YOUR INSTRUCTIONS
Copy out the lines of the records below, and only those lines, from the one with "brown slope H4:J5 level 1 top H -> none" through the one with "none -> orange cone A1 level 2", exactly as they appear.

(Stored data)
◆ ◆ ◆ ◆

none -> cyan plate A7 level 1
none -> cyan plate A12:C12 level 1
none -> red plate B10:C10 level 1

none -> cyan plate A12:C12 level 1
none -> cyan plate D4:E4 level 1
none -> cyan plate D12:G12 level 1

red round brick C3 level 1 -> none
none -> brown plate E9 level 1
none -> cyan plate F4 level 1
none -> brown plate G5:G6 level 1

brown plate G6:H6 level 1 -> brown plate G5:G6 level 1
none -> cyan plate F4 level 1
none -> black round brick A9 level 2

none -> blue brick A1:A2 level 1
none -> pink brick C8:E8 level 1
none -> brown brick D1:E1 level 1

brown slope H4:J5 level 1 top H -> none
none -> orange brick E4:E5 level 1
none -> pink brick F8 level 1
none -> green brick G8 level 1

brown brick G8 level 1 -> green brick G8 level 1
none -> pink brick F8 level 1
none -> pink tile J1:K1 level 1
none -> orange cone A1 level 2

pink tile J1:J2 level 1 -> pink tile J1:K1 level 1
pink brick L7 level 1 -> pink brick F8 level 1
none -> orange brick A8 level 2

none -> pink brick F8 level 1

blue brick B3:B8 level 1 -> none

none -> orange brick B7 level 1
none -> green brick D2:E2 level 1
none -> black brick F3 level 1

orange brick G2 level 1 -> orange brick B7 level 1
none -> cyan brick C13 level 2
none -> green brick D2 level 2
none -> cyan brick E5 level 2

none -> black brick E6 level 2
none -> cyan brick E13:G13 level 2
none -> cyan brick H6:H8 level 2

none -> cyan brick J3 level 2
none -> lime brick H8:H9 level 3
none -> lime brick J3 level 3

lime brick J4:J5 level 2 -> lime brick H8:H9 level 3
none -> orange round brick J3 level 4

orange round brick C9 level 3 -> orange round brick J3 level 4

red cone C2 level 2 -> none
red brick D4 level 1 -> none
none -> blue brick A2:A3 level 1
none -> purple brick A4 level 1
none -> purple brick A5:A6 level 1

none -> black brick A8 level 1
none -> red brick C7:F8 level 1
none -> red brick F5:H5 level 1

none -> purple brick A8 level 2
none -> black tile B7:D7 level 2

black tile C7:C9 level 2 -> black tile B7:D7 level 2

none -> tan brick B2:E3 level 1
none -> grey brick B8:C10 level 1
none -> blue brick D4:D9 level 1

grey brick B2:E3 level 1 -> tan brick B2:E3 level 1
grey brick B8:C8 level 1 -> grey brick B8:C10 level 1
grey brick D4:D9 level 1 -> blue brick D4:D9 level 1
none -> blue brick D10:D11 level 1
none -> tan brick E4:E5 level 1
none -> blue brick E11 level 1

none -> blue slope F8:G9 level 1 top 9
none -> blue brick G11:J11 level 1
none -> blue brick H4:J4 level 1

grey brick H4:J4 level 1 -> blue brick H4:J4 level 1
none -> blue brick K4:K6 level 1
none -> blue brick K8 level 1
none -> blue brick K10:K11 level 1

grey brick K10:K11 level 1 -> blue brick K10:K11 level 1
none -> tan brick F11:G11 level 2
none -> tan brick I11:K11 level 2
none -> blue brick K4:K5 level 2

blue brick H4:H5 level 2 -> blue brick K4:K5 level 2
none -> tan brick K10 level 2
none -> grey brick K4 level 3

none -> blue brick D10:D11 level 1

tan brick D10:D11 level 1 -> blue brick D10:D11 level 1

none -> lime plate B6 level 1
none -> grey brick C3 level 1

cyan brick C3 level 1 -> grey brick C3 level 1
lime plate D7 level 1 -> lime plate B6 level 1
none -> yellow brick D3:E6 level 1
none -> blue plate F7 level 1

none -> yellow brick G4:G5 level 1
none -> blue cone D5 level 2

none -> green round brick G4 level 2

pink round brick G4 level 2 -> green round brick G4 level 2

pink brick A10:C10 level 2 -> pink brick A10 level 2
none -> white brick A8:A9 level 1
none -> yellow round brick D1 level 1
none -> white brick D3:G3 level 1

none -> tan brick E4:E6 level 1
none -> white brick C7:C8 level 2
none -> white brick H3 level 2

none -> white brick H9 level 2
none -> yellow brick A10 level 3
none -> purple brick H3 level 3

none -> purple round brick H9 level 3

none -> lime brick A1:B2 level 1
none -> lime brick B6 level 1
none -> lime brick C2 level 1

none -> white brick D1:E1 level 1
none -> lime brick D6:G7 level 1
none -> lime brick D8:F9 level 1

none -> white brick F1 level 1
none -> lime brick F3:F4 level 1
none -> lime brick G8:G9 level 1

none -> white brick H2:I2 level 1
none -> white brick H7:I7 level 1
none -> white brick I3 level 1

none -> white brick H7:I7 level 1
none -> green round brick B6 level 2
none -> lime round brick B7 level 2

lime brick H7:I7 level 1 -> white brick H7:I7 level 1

◆ ◆ ◆ ◆

SOLUTION FOR THIS PROBLEM
brown slope H4:J5 level 1 top H -> none
none -> orange brick E4:E5 level 1
none -> pink brick F8 level 1
none -> green brick G8 level 1

brown brick G8 level 1 -> green brick G8 level 1
none -> pink brick F8 level 1
none -> pink tile J1:K1 level 1
none -> orange cone A1 level 2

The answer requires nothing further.